Before and after coordinates

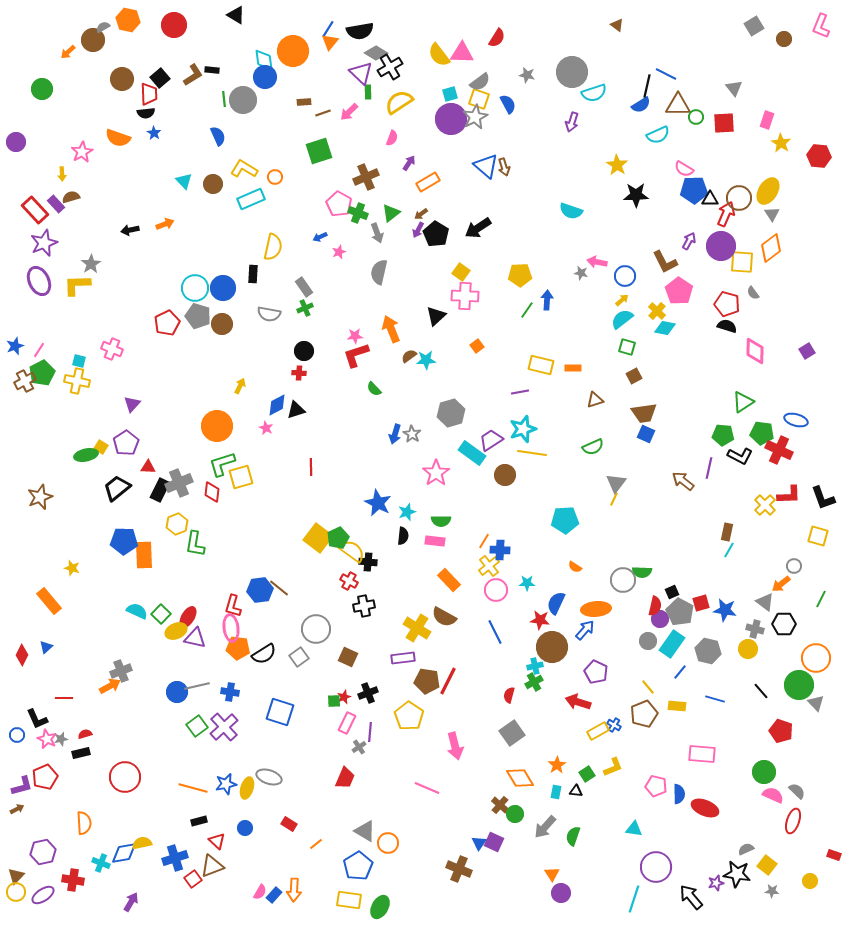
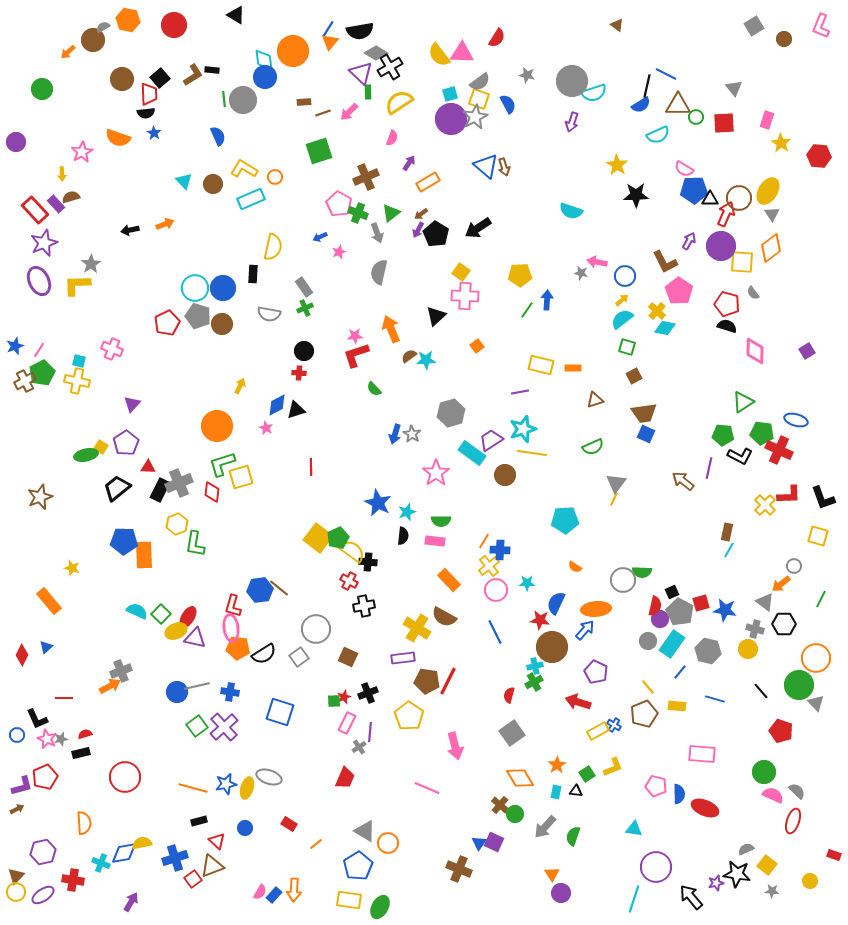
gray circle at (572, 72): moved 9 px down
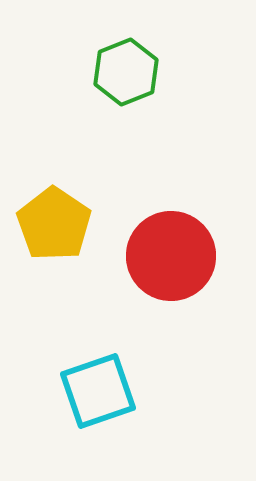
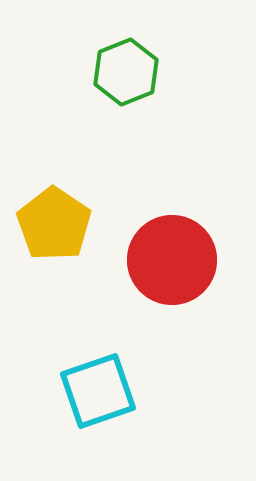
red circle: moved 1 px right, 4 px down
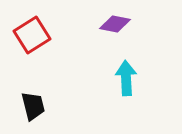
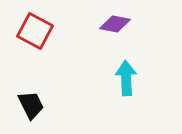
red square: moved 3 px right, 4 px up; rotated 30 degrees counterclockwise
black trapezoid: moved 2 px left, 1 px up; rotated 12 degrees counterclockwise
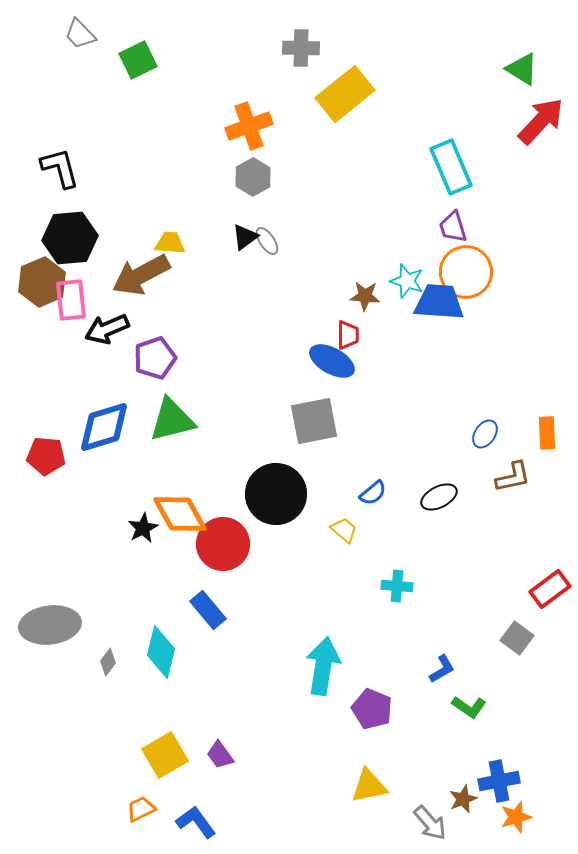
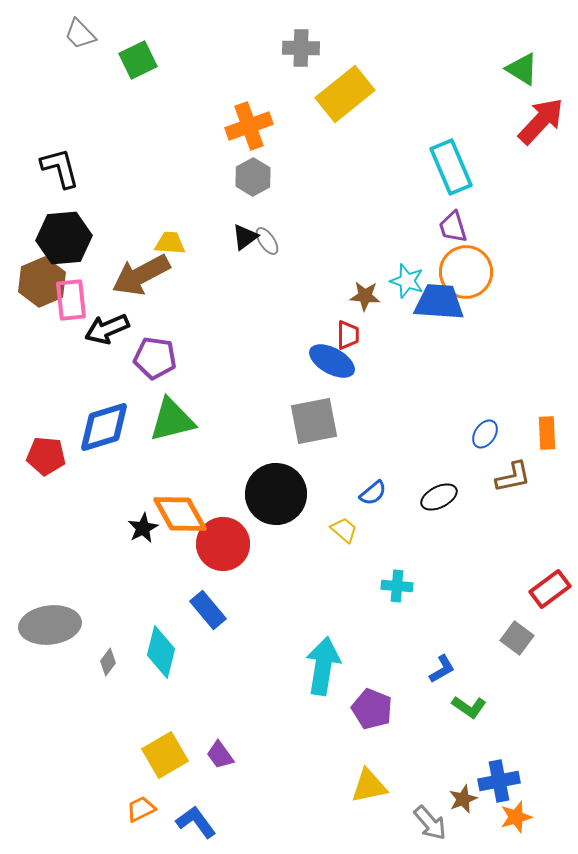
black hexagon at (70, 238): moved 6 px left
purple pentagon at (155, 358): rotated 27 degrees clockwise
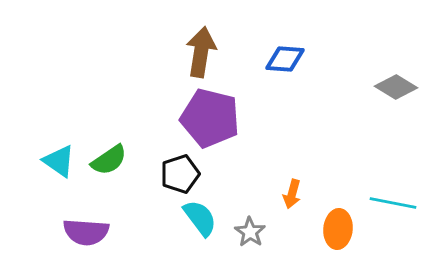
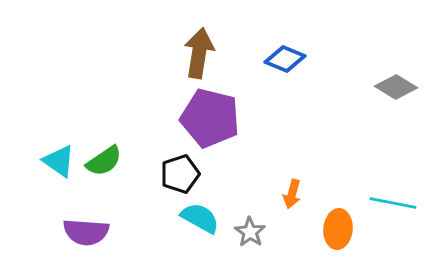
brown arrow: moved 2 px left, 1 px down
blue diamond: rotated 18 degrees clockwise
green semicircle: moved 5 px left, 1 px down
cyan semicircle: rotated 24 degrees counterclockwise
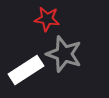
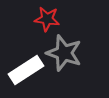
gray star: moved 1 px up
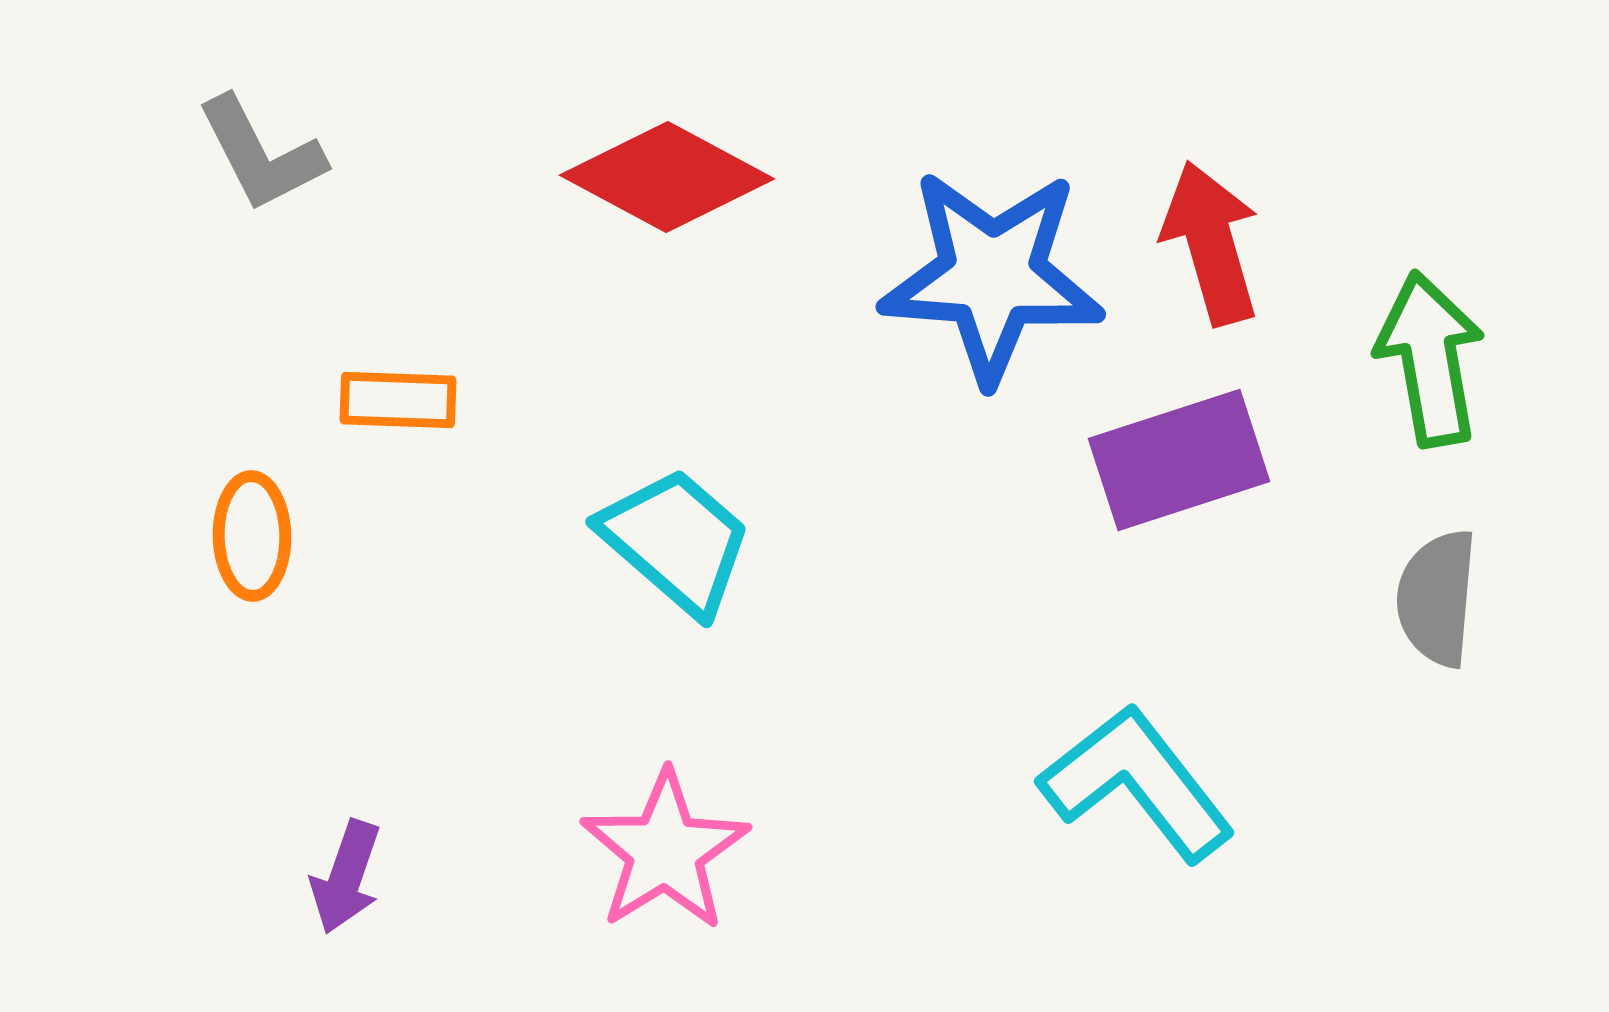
* * *
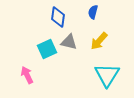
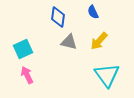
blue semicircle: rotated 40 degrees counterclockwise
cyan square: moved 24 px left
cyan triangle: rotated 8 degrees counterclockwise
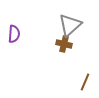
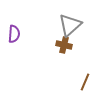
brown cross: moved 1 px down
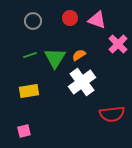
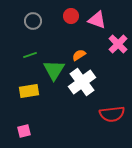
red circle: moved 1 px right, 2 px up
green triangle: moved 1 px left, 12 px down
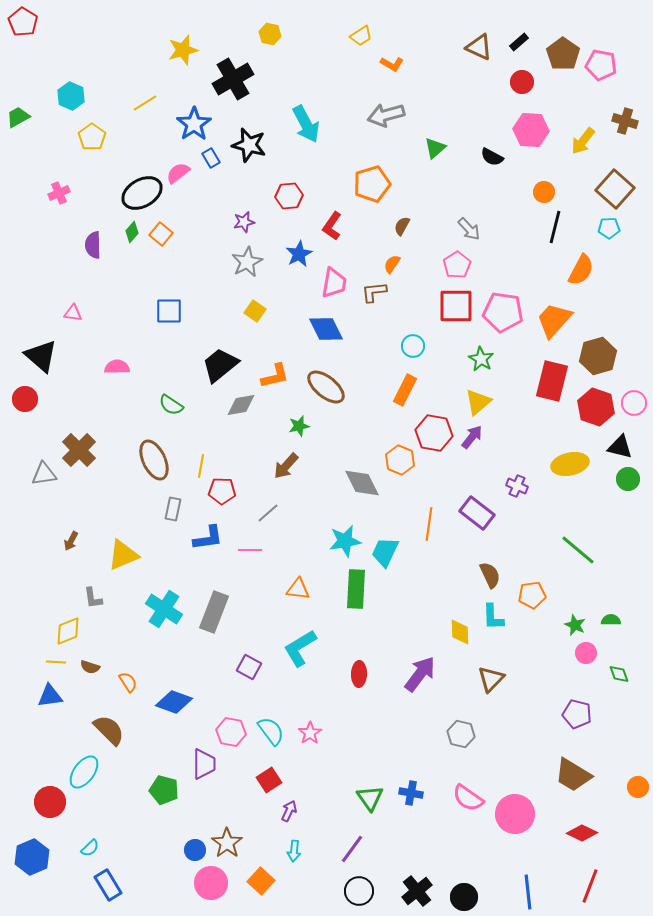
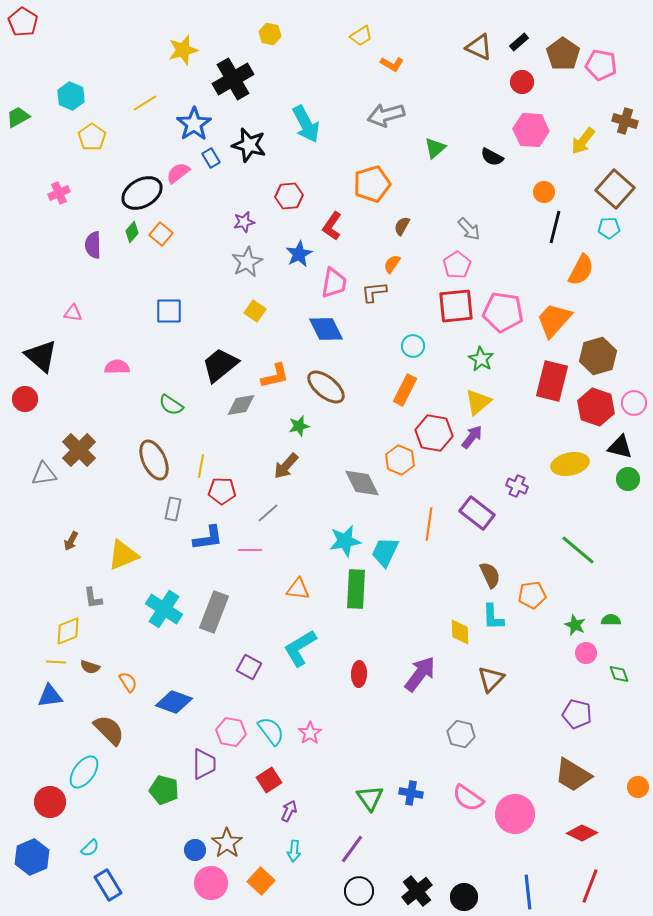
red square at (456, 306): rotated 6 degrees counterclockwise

Aim of the exercise –
From the records above, copy exactly the stretch from the line holding "blue diamond: rotated 18 degrees clockwise" through the line holding "gray star: moved 1 px up", both ends included, without the pictures.

Response area –
blue diamond: rotated 18 degrees clockwise
green semicircle: moved 5 px left, 1 px down
cyan semicircle: rotated 24 degrees counterclockwise
gray star: moved 1 px up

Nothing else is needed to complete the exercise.